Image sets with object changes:
+ + + +

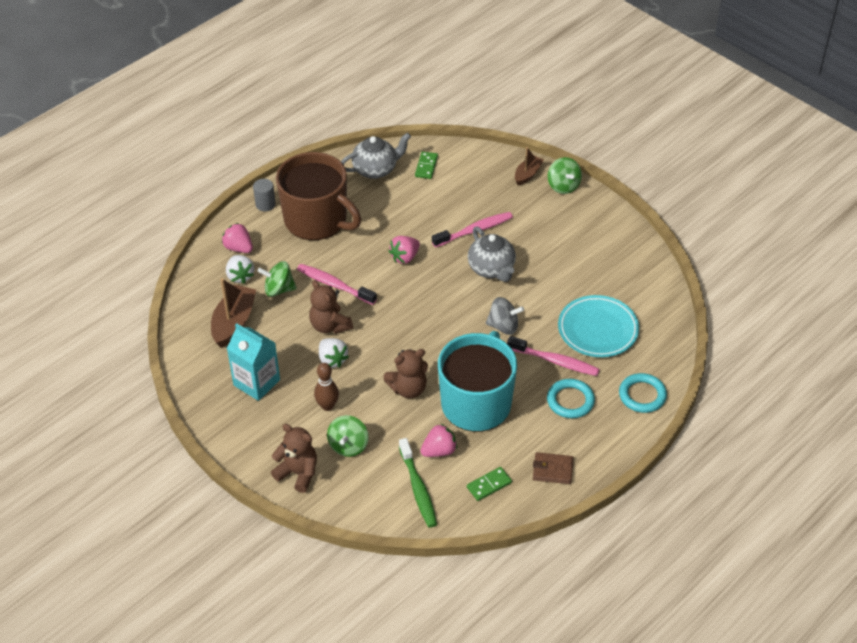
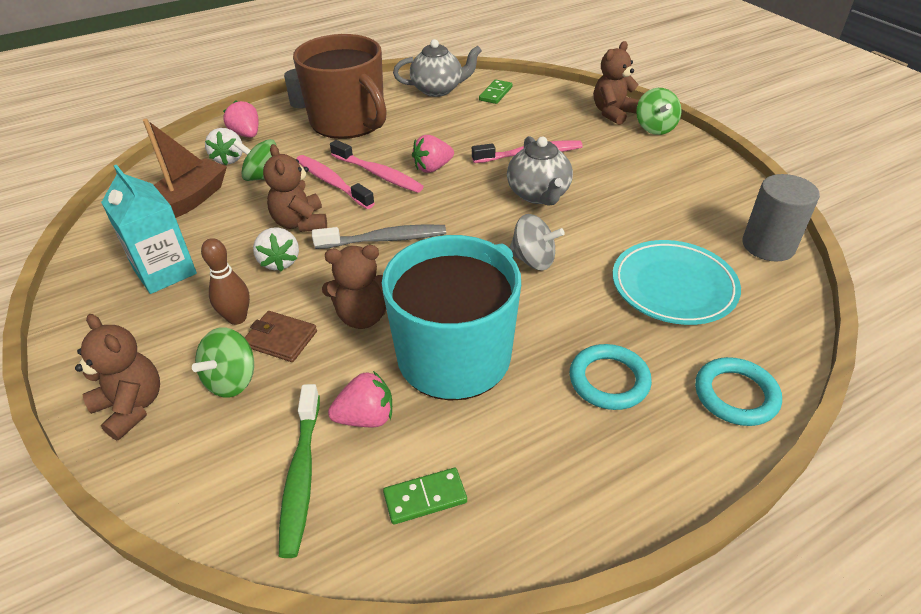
camera: 15 degrees right, 5 degrees down
(397, 328) = (385, 239): none -> grey toothbrush
(527, 174) = (613, 113): brown boat -> brown teddy bear
(552, 470) = (549, 494): brown wallet -> brown wallet (281, 339)
(555, 361) = (598, 318): pink toothbrush -> pink toothbrush (378, 174)
(654, 286) = (768, 246): none -> grey cylinder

+ + + +

TASK OBJECTIVE. Set down all of the data word for word; no pictures belong in it.

REPLY TO THE TASK.
camera: 15 degrees right, 5 degrees down
(397, 328) = (385, 239): none -> grey toothbrush
(527, 174) = (613, 113): brown boat -> brown teddy bear
(552, 470) = (549, 494): brown wallet -> brown wallet (281, 339)
(555, 361) = (598, 318): pink toothbrush -> pink toothbrush (378, 174)
(654, 286) = (768, 246): none -> grey cylinder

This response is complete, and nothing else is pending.